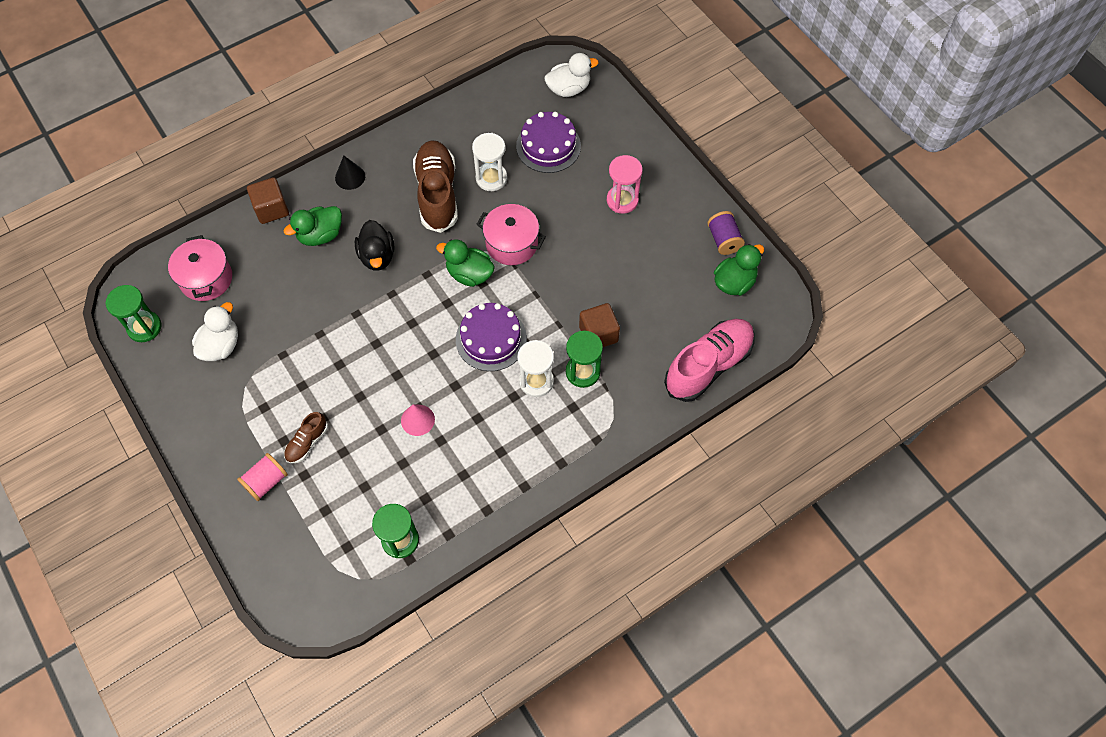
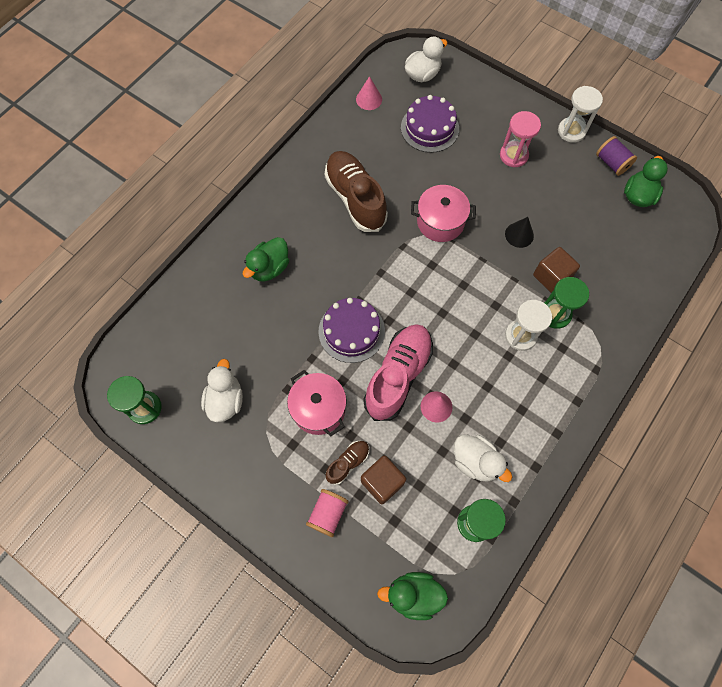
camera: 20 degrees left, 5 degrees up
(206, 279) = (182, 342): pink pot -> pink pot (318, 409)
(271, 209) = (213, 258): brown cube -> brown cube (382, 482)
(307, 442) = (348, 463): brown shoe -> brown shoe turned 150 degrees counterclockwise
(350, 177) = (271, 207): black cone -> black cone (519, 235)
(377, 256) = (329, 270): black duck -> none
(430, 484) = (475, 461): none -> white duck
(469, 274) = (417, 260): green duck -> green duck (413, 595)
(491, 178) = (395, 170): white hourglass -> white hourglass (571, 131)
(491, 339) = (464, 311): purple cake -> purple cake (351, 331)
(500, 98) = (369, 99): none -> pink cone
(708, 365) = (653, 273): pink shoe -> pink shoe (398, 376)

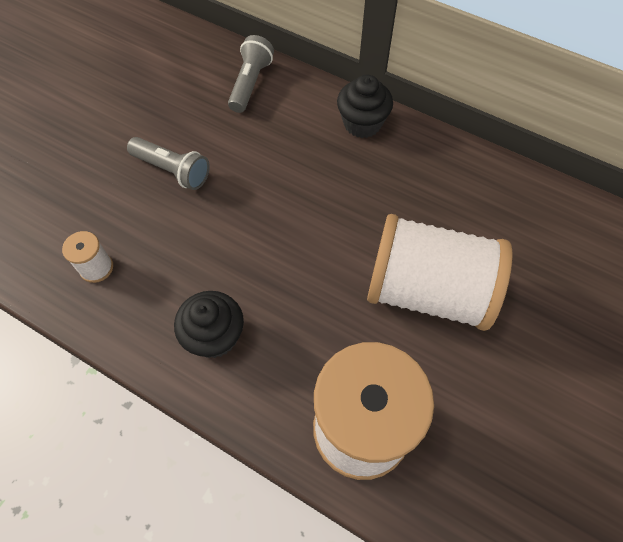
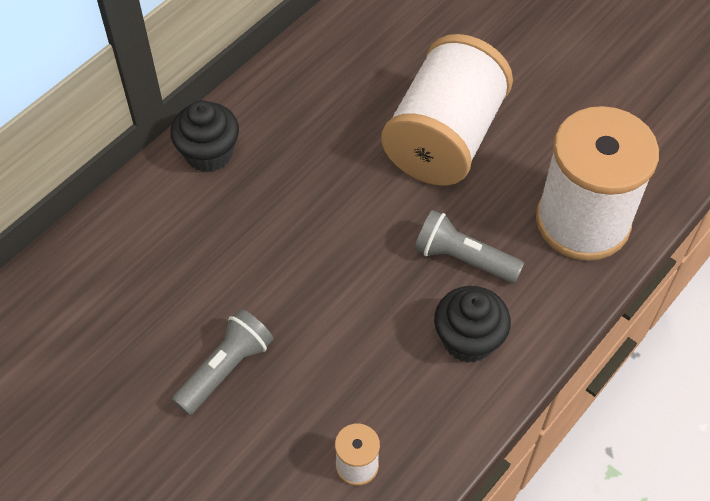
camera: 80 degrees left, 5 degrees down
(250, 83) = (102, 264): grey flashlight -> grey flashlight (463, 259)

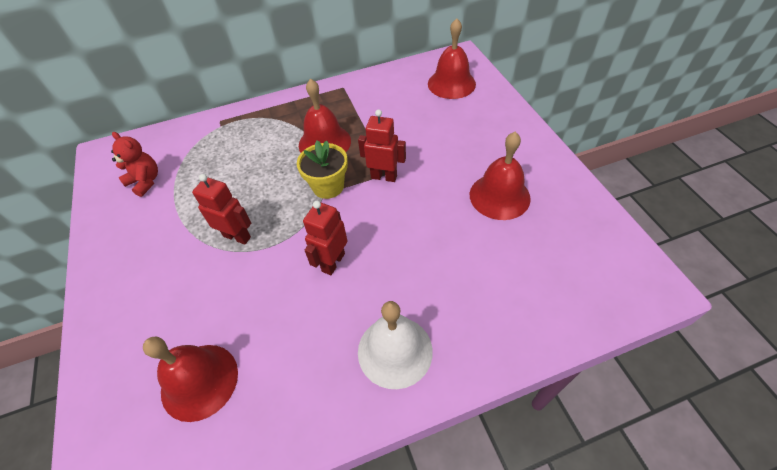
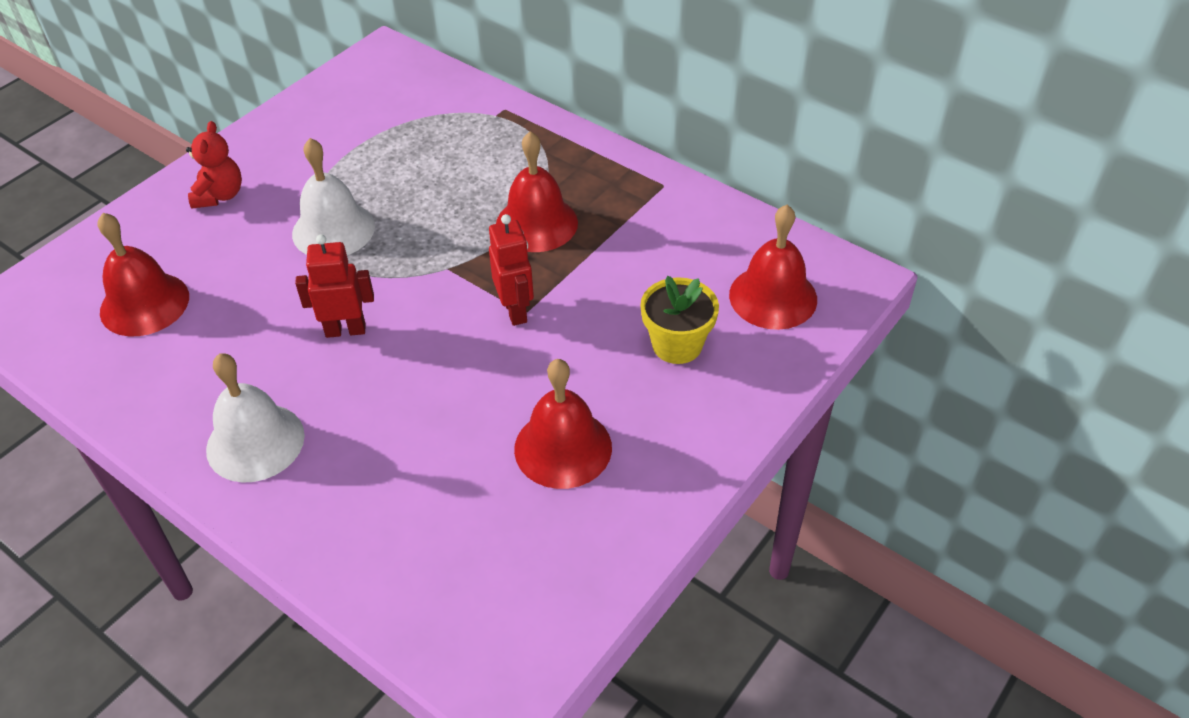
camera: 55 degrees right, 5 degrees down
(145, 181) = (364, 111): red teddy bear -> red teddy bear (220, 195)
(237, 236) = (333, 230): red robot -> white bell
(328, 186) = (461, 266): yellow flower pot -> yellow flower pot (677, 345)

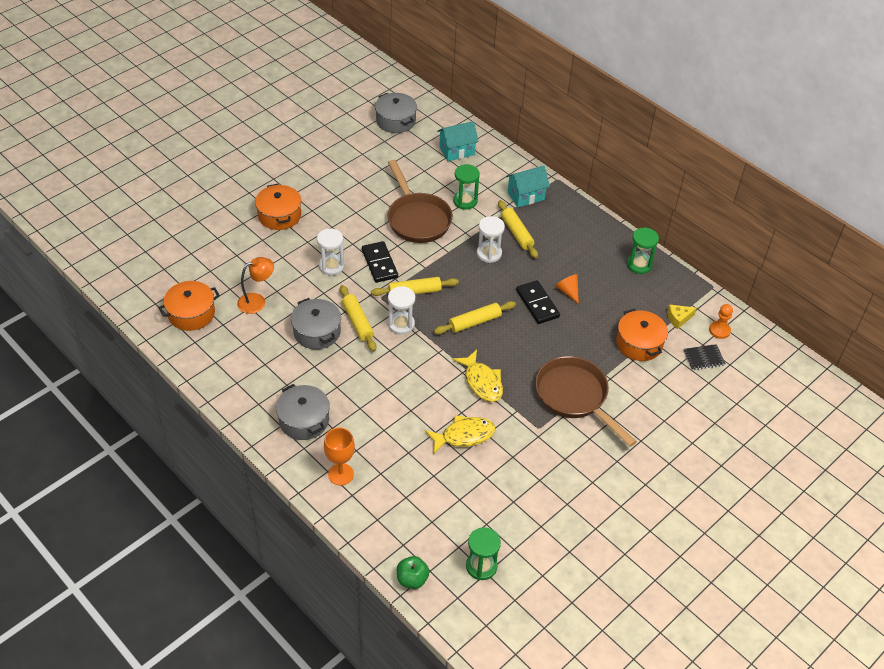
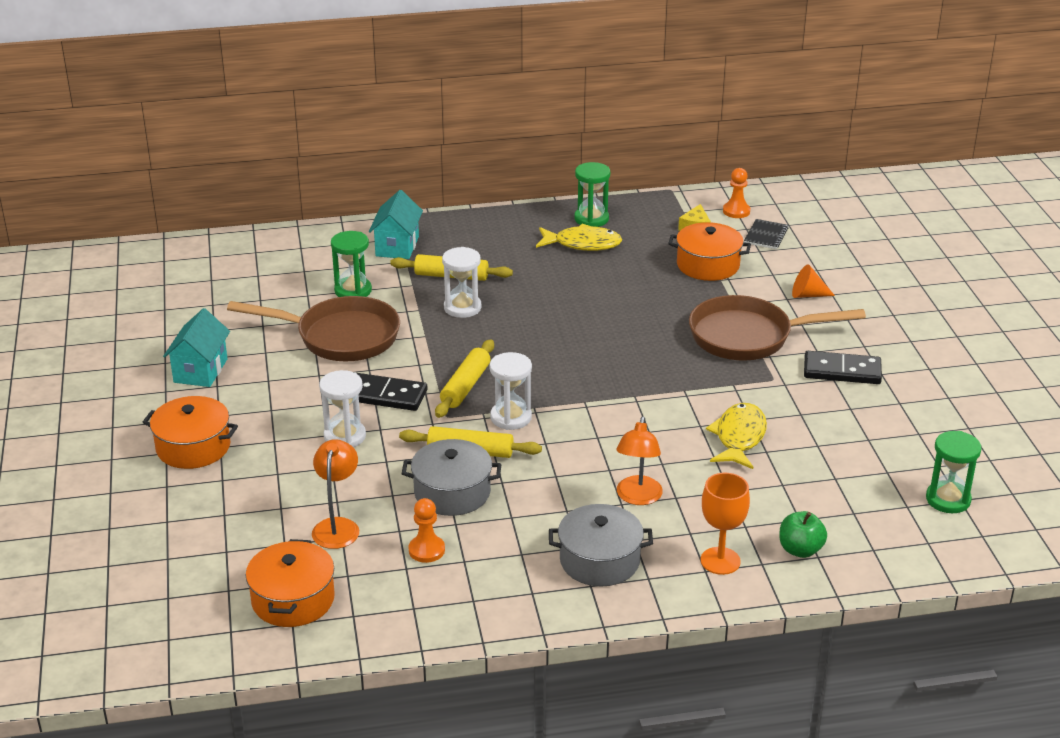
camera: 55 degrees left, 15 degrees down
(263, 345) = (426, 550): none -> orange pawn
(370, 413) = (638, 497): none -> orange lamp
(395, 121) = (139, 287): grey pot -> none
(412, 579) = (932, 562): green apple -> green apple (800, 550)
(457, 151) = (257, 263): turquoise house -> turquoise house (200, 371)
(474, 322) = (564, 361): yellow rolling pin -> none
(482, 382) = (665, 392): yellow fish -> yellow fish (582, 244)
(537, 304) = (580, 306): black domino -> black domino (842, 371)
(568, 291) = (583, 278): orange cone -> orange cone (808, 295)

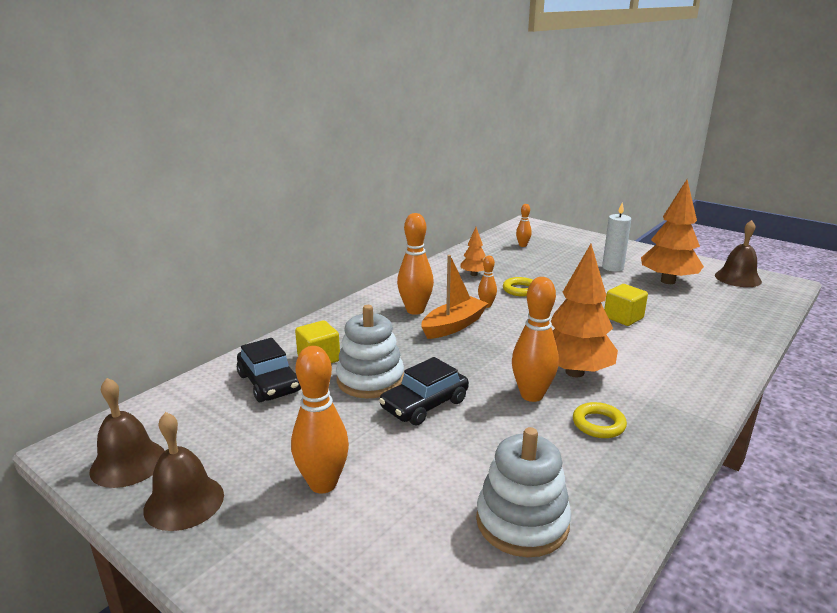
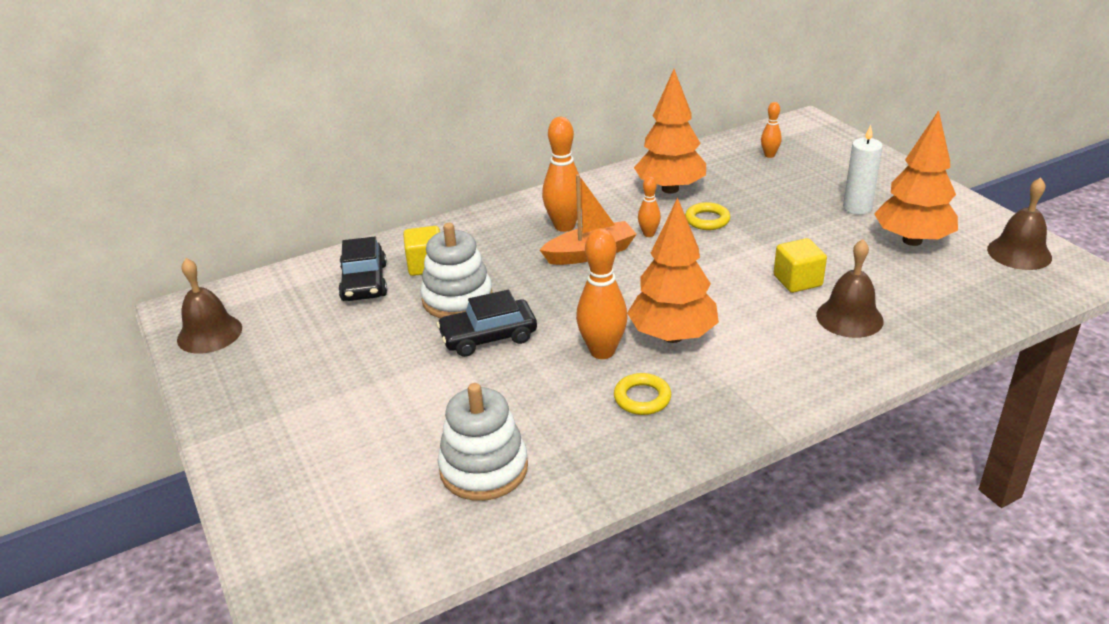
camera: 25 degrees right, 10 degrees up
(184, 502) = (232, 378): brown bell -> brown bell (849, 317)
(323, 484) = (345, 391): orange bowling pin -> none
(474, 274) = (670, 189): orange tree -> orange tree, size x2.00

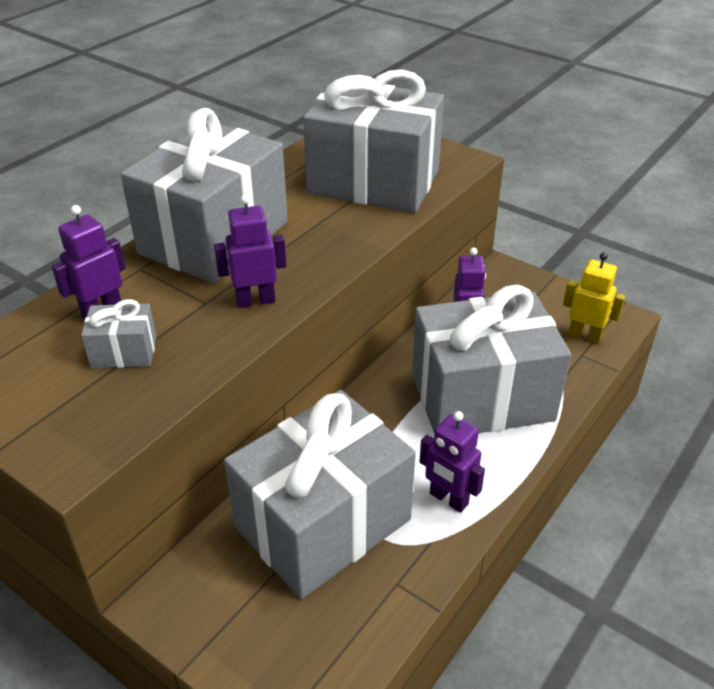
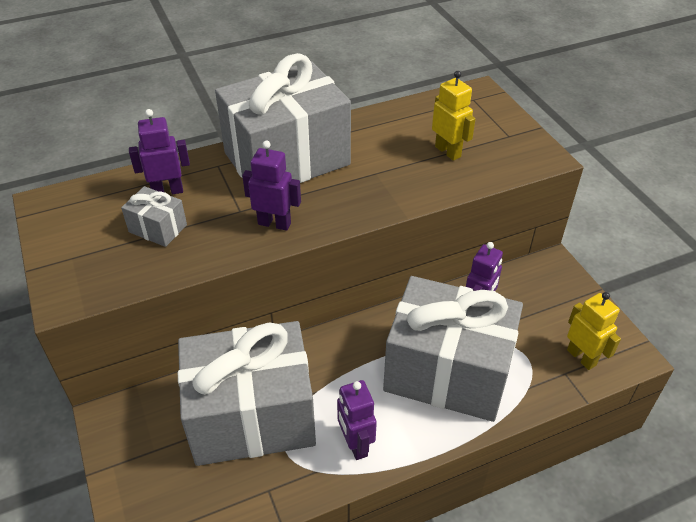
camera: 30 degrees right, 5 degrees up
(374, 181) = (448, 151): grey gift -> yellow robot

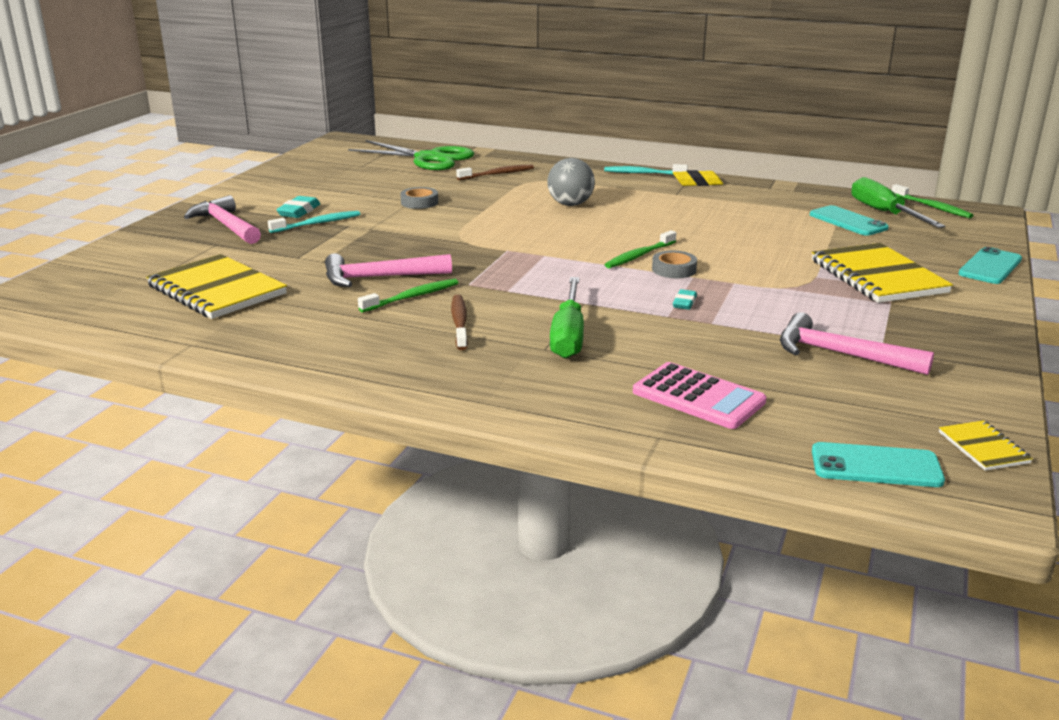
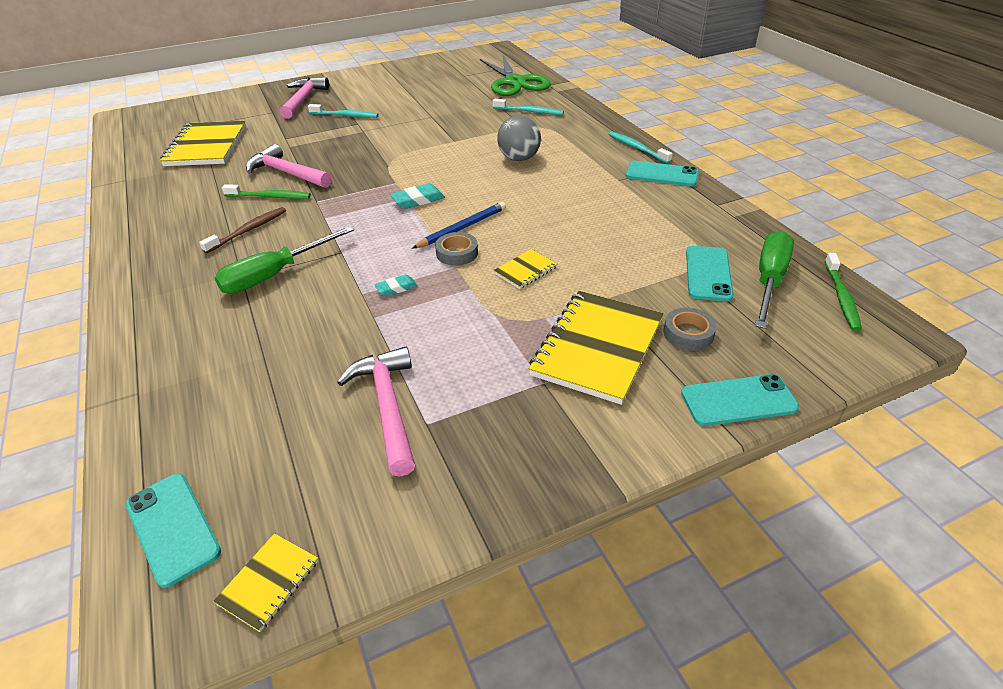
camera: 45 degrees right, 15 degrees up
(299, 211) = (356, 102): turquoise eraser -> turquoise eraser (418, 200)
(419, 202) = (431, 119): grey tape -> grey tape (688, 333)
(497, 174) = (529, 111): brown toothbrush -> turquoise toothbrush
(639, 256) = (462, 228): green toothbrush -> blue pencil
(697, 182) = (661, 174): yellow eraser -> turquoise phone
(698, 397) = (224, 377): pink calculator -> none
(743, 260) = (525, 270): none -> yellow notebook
= = =
### YOUR TASK
Everything above except the pictures must be restated exactly.

### TASK OUTPUT
camera: 20 degrees left, 5 degrees up
(206, 279) = (182, 342): pink pot -> pink pot (318, 409)
(271, 209) = (213, 258): brown cube -> brown cube (382, 482)
(307, 442) = (348, 463): brown shoe -> brown shoe turned 150 degrees counterclockwise
(350, 177) = (271, 207): black cone -> black cone (519, 235)
(377, 256) = (329, 270): black duck -> none
(430, 484) = (475, 461): none -> white duck
(469, 274) = (417, 260): green duck -> green duck (413, 595)
(491, 178) = (395, 170): white hourglass -> white hourglass (571, 131)
(491, 339) = (464, 311): purple cake -> purple cake (351, 331)
(500, 98) = (369, 99): none -> pink cone
(708, 365) = (653, 273): pink shoe -> pink shoe (398, 376)

camera: 80 degrees left, 5 degrees down
(250, 83) = (102, 264): grey flashlight -> grey flashlight (463, 259)

camera: 55 degrees right, 5 degrees down
(145, 181) = (364, 111): red teddy bear -> red teddy bear (220, 195)
(237, 236) = (333, 230): red robot -> white bell
(328, 186) = (461, 266): yellow flower pot -> yellow flower pot (677, 345)

camera: 55 degrees left, 15 degrees down
(263, 345) = (426, 550): none -> orange pawn
(370, 413) = (638, 497): none -> orange lamp
(395, 121) = (139, 287): grey pot -> none
(412, 579) = (932, 562): green apple -> green apple (800, 550)
(457, 151) = (257, 263): turquoise house -> turquoise house (200, 371)
(474, 322) = (564, 361): yellow rolling pin -> none
(482, 382) = (665, 392): yellow fish -> yellow fish (582, 244)
(537, 304) = (580, 306): black domino -> black domino (842, 371)
(568, 291) = (583, 278): orange cone -> orange cone (808, 295)

camera: 25 degrees right, 10 degrees up
(184, 502) = (232, 378): brown bell -> brown bell (849, 317)
(323, 484) = (345, 391): orange bowling pin -> none
(474, 274) = (670, 189): orange tree -> orange tree, size x2.00

camera: 30 degrees right, 5 degrees up
(374, 181) = (448, 151): grey gift -> yellow robot

camera: 45 degrees right, 15 degrees up
(299, 211) = (356, 102): turquoise eraser -> turquoise eraser (418, 200)
(419, 202) = (431, 119): grey tape -> grey tape (688, 333)
(497, 174) = (529, 111): brown toothbrush -> turquoise toothbrush
(639, 256) = (462, 228): green toothbrush -> blue pencil
(697, 182) = (661, 174): yellow eraser -> turquoise phone
(698, 397) = (224, 377): pink calculator -> none
(743, 260) = (525, 270): none -> yellow notebook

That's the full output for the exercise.